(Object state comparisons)
▼▼▼

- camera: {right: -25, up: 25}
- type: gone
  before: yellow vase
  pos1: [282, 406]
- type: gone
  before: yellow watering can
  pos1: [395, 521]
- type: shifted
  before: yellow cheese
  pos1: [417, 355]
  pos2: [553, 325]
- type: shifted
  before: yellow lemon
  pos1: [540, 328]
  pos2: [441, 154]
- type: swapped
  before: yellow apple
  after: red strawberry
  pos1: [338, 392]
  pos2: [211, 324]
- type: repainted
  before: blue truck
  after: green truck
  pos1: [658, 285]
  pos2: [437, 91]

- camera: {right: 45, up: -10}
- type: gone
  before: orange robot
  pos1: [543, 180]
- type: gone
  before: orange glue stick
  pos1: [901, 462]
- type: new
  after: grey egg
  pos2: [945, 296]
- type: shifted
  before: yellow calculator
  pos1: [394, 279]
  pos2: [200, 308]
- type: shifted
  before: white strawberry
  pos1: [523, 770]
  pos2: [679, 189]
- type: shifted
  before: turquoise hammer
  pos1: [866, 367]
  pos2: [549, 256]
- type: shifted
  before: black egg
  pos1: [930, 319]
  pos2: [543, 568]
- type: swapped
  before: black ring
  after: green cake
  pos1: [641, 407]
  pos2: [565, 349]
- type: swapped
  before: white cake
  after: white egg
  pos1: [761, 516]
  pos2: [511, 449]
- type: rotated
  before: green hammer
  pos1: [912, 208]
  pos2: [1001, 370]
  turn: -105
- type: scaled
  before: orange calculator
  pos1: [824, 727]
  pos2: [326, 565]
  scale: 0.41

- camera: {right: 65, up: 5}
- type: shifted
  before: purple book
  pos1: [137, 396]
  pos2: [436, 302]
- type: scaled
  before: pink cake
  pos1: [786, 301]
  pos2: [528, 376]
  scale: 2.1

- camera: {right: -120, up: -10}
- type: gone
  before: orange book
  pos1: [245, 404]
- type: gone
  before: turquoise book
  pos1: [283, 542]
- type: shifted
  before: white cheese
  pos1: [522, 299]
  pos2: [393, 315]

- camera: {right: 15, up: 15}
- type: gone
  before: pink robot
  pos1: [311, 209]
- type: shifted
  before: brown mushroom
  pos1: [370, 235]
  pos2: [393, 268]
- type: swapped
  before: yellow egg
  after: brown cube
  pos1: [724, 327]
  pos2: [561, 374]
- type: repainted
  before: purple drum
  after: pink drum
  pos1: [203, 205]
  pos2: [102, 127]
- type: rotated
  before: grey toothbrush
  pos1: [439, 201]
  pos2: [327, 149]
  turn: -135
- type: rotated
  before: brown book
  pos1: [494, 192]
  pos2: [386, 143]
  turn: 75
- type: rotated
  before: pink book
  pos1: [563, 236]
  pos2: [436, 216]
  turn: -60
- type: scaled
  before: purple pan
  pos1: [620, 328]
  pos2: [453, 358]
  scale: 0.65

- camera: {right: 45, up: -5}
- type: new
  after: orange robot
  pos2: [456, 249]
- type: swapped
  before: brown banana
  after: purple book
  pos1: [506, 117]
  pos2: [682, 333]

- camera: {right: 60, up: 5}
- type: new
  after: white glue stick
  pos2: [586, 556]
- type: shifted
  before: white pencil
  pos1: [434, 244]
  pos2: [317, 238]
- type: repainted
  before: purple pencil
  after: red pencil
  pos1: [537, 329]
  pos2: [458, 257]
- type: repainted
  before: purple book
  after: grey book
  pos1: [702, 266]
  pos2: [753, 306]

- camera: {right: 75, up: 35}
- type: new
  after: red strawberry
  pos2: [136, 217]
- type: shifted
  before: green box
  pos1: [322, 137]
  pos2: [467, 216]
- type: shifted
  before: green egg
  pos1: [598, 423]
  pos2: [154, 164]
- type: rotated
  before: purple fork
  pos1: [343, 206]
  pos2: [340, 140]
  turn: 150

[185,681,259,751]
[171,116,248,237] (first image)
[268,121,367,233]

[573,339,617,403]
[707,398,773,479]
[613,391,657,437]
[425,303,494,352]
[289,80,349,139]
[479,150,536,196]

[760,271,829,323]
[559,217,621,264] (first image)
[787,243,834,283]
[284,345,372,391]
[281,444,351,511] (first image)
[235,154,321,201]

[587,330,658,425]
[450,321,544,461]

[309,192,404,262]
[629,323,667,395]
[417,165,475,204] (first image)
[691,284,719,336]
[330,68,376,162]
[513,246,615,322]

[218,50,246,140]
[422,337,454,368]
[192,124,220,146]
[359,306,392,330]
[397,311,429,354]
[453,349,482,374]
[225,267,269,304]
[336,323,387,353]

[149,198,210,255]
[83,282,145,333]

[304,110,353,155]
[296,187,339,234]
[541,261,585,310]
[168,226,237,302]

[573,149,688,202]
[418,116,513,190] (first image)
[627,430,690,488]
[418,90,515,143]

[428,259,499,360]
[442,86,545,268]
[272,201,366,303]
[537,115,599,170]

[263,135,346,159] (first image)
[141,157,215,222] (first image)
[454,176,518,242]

▲▲▲

- Required work: Examine the records and report how many lines contain the string "truck". Only the number should be given.

- Output: 2